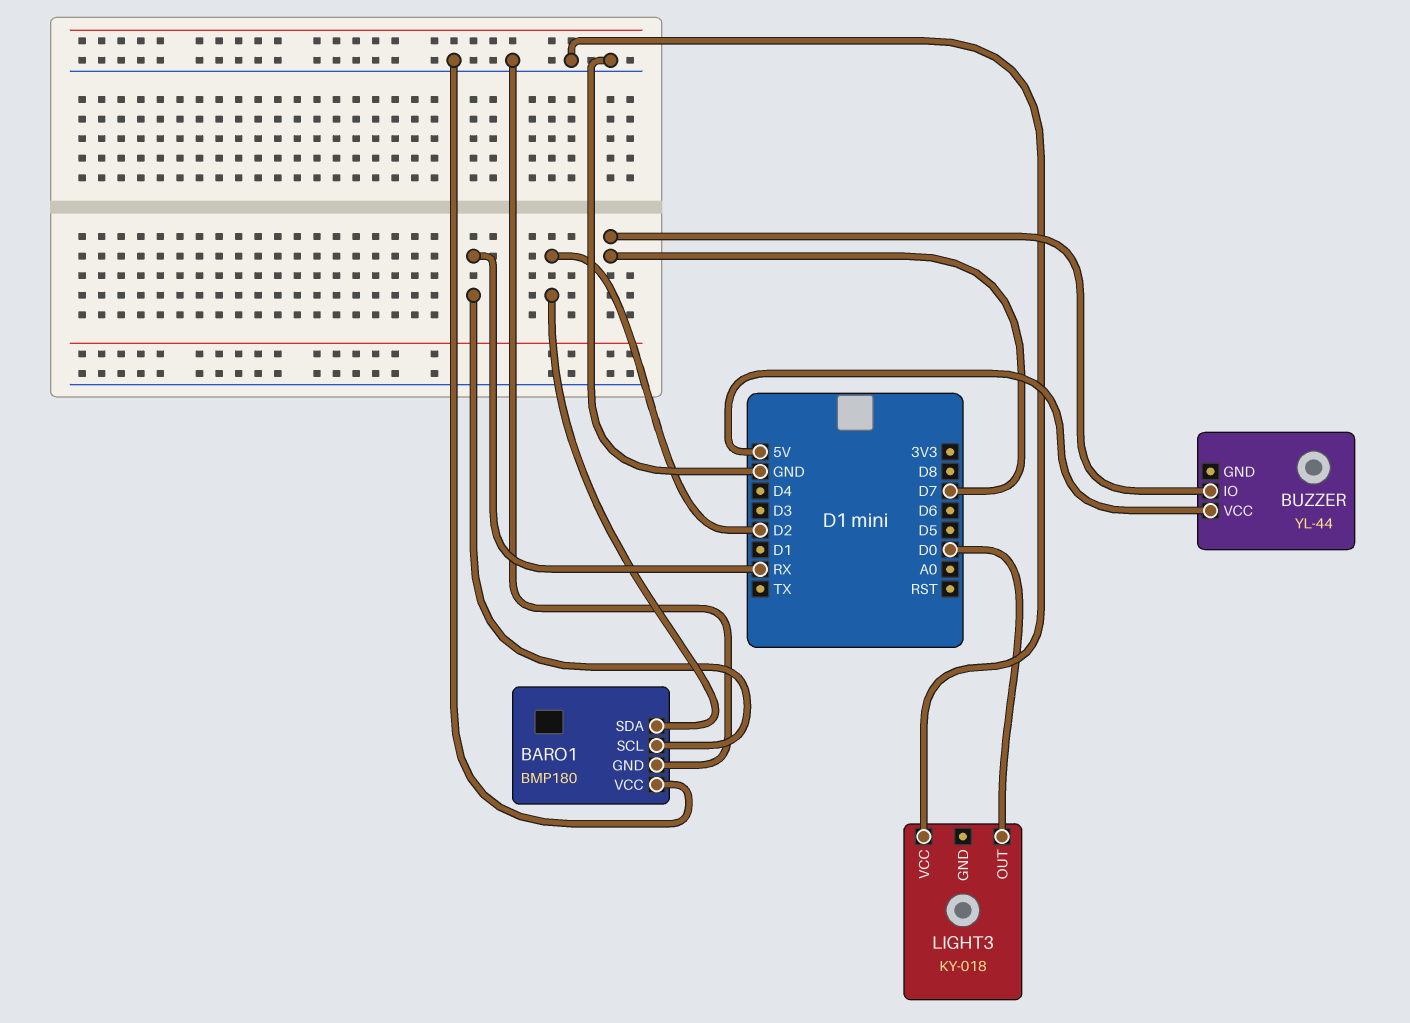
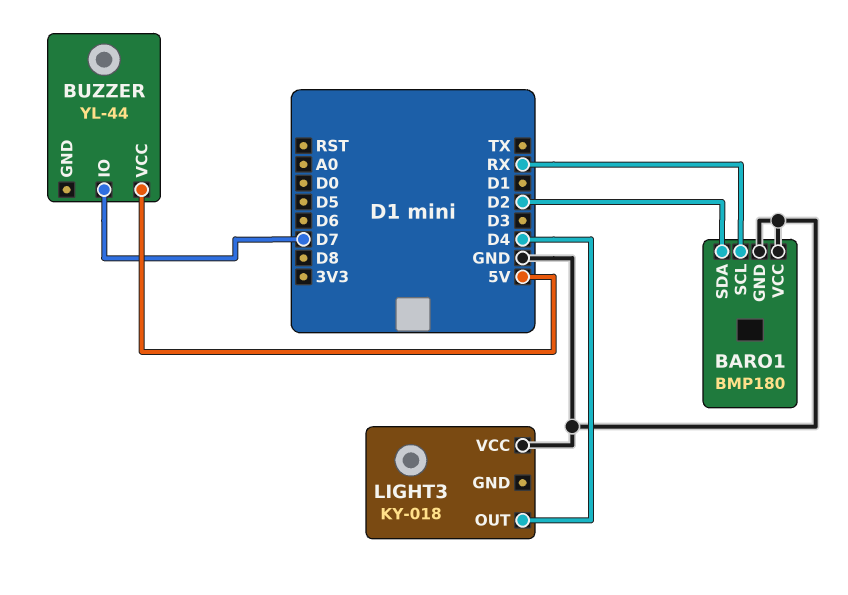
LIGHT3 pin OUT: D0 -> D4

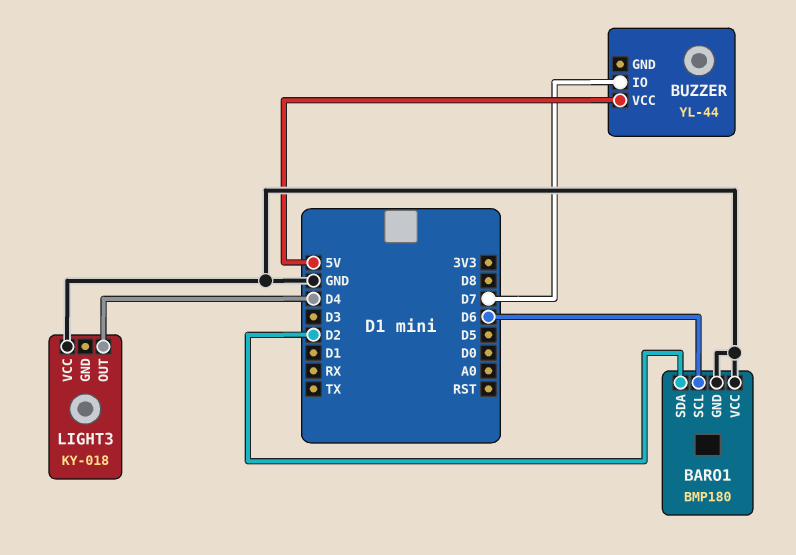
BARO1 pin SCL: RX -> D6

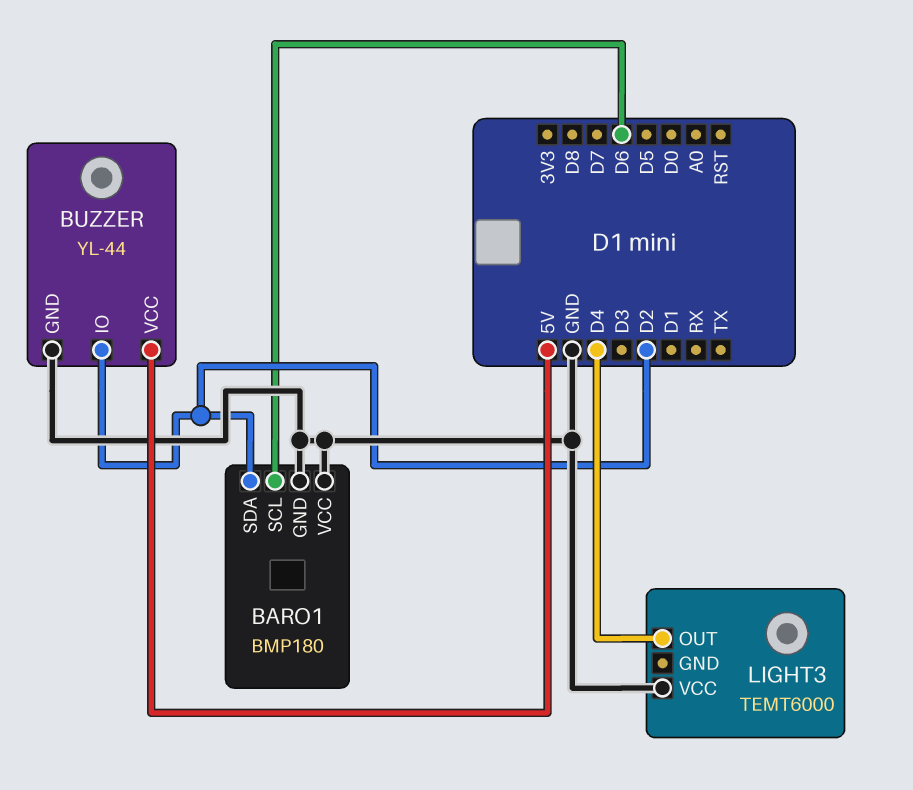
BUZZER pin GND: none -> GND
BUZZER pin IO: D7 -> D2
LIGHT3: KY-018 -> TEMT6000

____

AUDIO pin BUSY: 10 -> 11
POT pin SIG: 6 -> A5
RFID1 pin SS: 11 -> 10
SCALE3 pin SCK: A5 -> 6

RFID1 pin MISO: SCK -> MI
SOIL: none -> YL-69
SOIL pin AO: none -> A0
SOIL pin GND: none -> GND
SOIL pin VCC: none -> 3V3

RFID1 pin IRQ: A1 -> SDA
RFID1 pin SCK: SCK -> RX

____

Exercise prompt: Wherever the string "none" is found in the entries, copy the line it sits in.

Task answer:
BUZZER pin GND: none -> GND
SOIL: none -> YL-69
SOIL pin AO: none -> A0
SOIL pin GND: none -> GND
SOIL pin VCC: none -> 3V3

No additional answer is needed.